Dataset records:
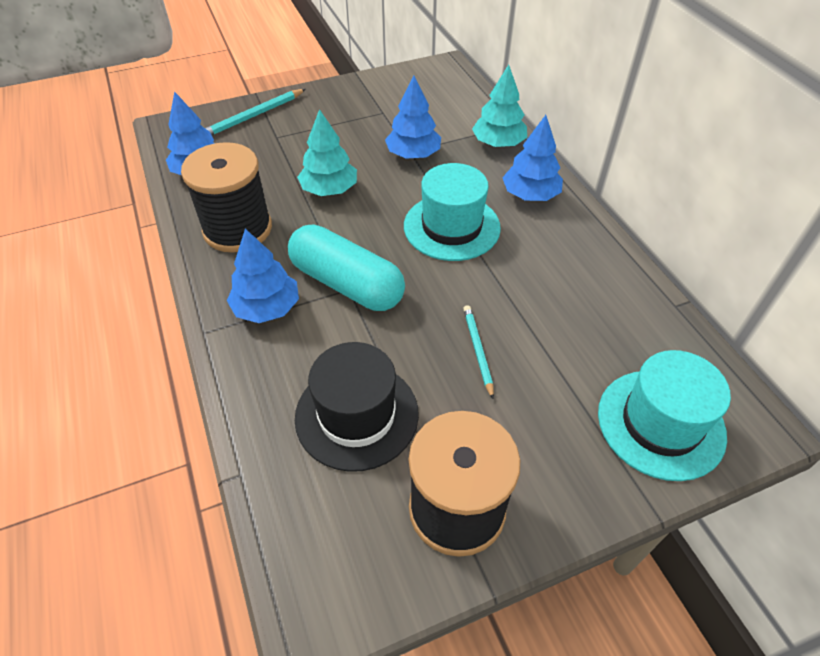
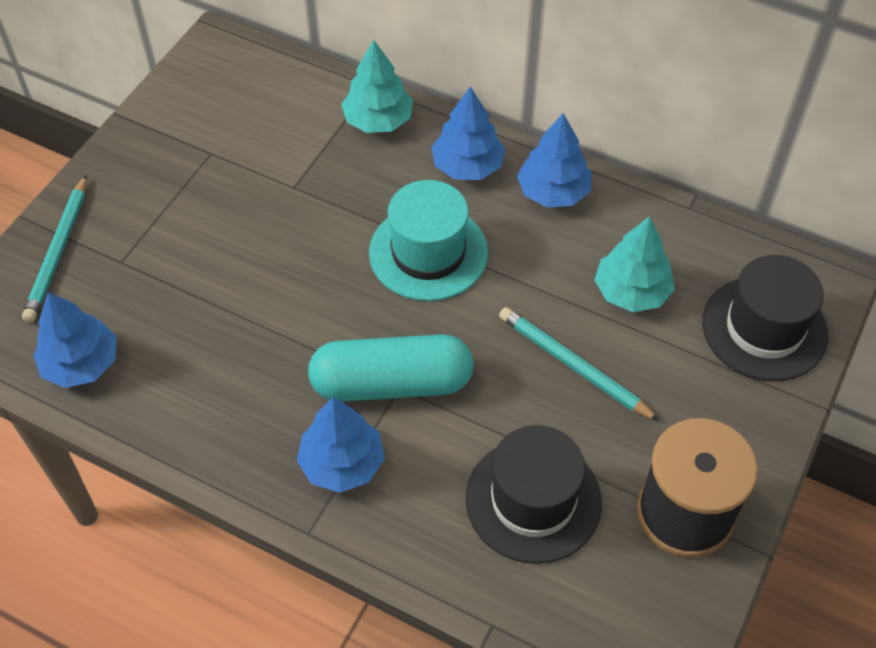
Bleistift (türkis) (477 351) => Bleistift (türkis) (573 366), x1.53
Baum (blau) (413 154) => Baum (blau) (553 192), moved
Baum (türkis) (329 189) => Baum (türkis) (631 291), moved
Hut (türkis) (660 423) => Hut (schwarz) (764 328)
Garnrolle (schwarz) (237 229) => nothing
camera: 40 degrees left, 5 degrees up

| WHAT IS NEEDED |
All of the data above should be transcribed verbatim, with pictures omitted.

| OUTPUT OF THE EXERCISE |
Bleistift (türkis) (477 351) => Bleistift (türkis) (573 366), x1.53
Baum (blau) (413 154) => Baum (blau) (553 192), moved
Baum (türkis) (329 189) => Baum (türkis) (631 291), moved
Hut (türkis) (660 423) => Hut (schwarz) (764 328)
Garnrolle (schwarz) (237 229) => nothing
camera: 40 degrees left, 5 degrees up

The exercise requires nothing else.